[Dataset records]
⟨

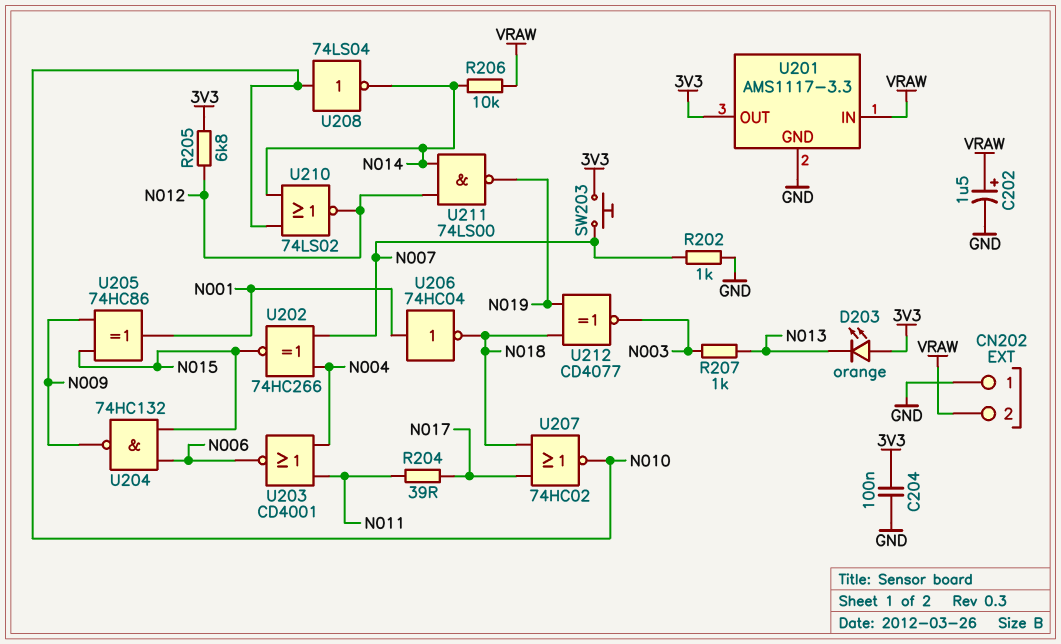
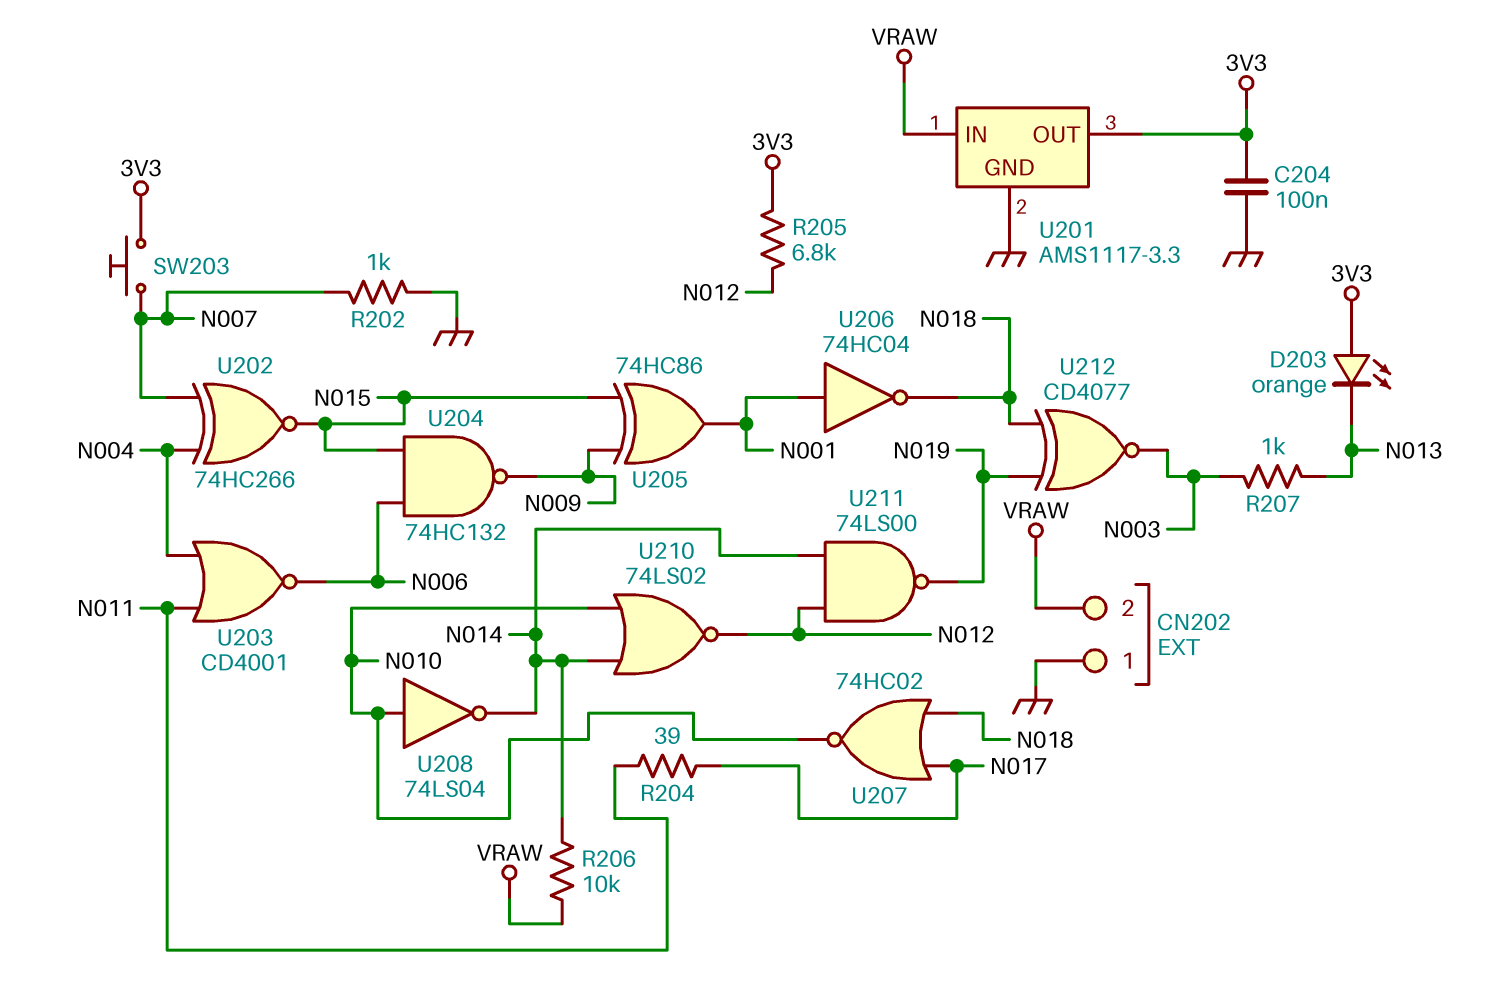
C202: 1.5uF (plus VRAW, minus GND) -> none

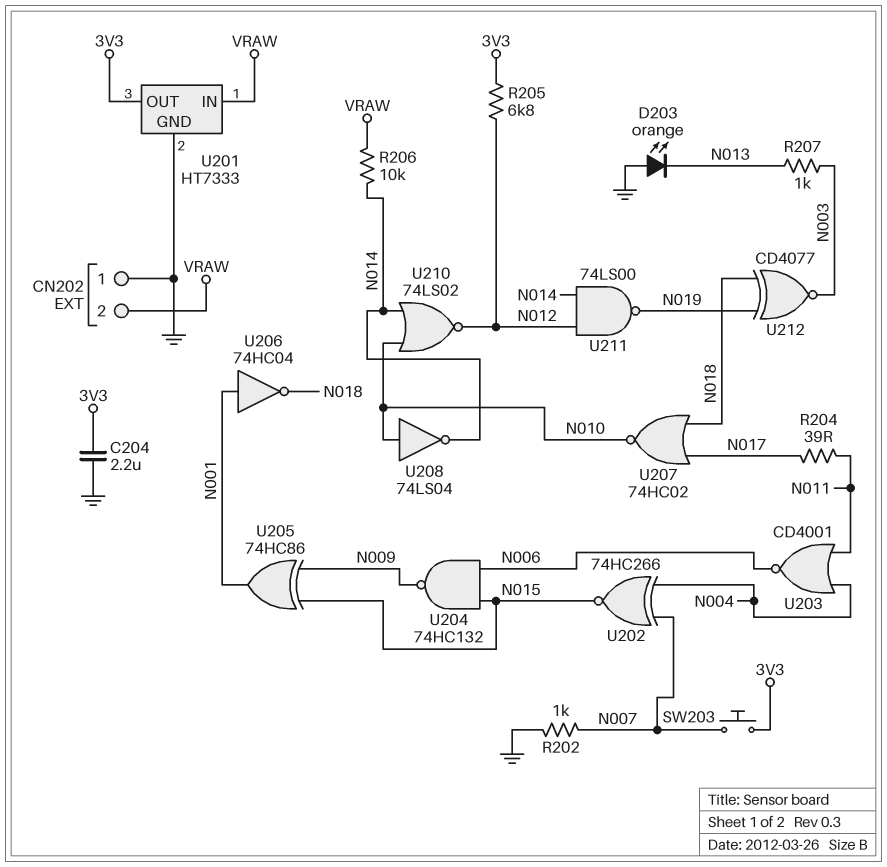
C204: 100nF (3V3, GND) -> 2.2uF (3V3, GND)
D203: LED orange (A 3V3, K N013) -> LED orange (A GND, K N013)
U201: AMS1117-3.3 -> HT7333

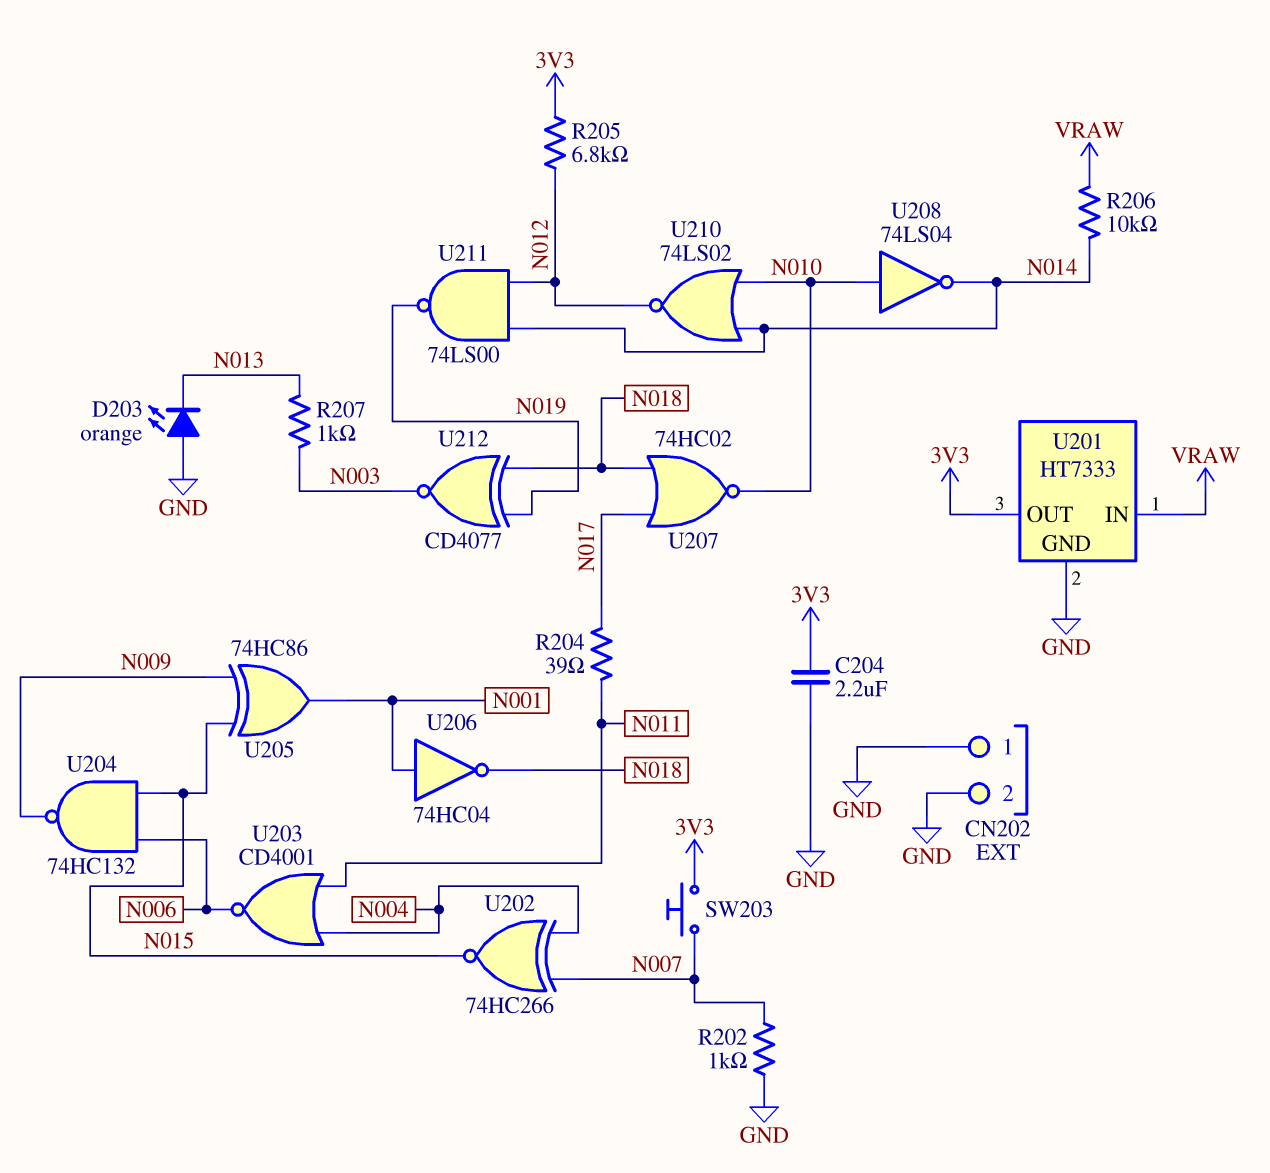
CN202 pin 2: VRAW -> GND

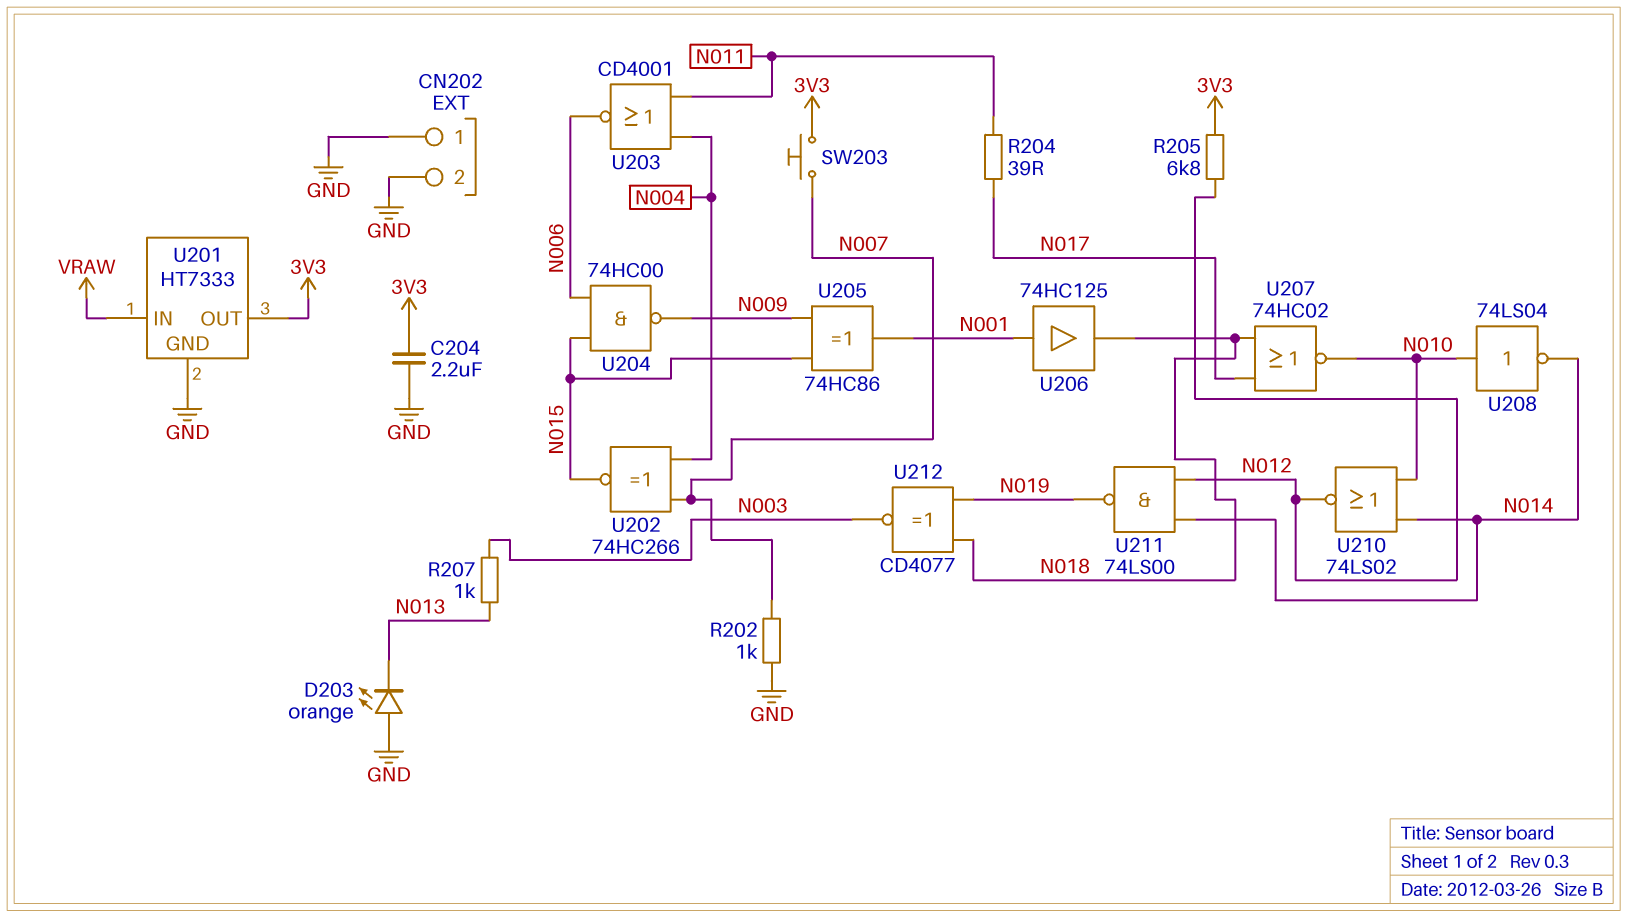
R206: 10k (N014, VRAW) -> none
U204: NAND 74HC132 (in N006, in N015, out N009) -> NAND 74HC00 (in N006, in N015, out N009)
U206: NOT 74HC04 (in N001, out N018) -> buffer 74HC125 (in N001, out N018)

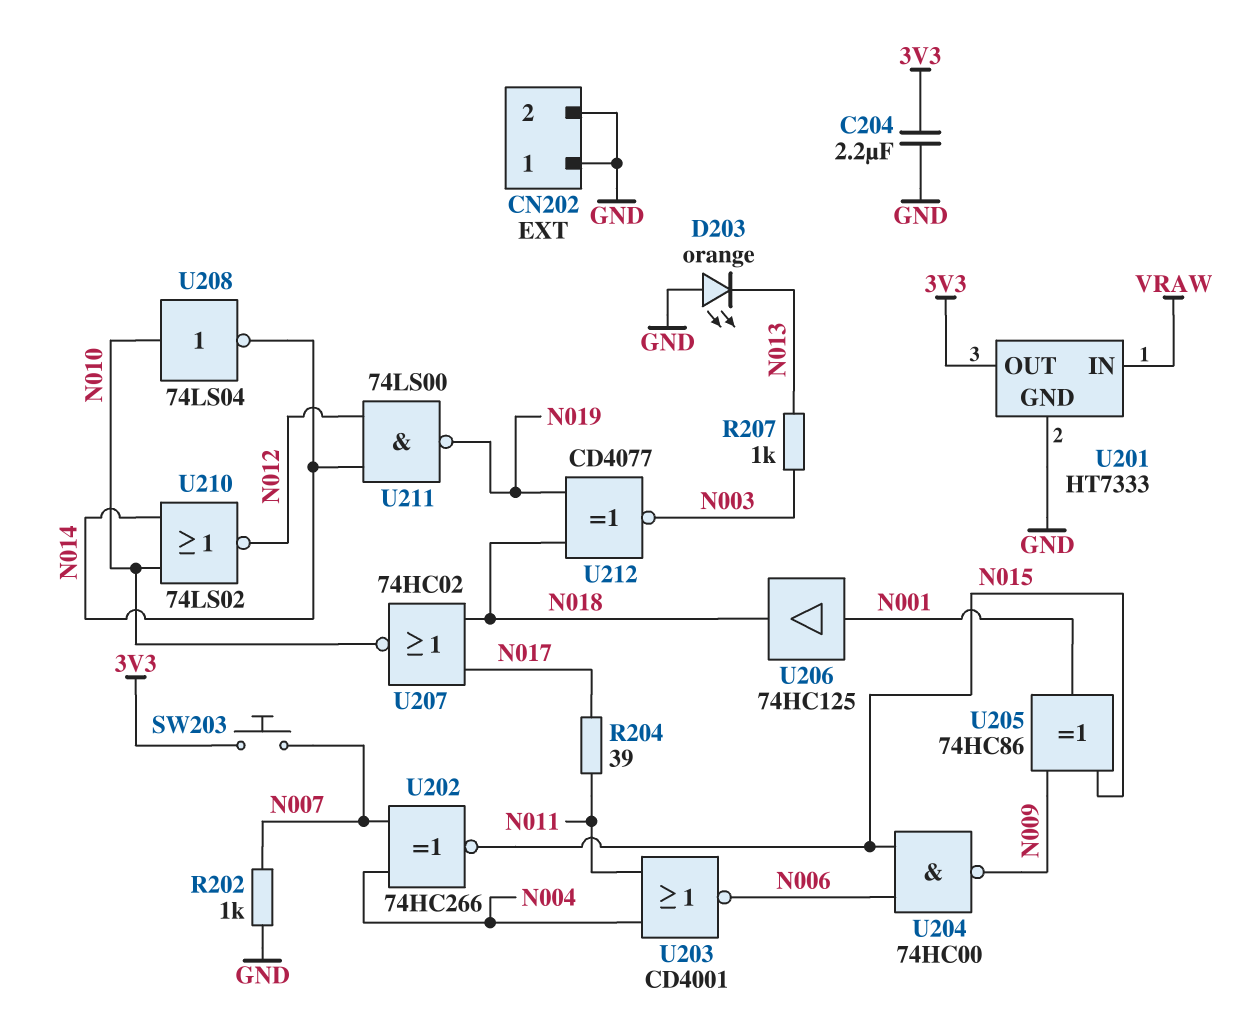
R205: 6.8k (3V3, N012) -> none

⟩

REQUIRED WORK:
Repeat, exactly and with no pictures, each line from the line that holds "U201: AMS1117-3.3 -> HT7333" through the last line of the records above.

WRITTEN SOLUTION:
U201: AMS1117-3.3 -> HT7333

CN202 pin 2: VRAW -> GND

R206: 10k (N014, VRAW) -> none
U204: NAND 74HC132 (in N006, in N015, out N009) -> NAND 74HC00 (in N006, in N015, out N009)
U206: NOT 74HC04 (in N001, out N018) -> buffer 74HC125 (in N001, out N018)

R205: 6.8k (3V3, N012) -> none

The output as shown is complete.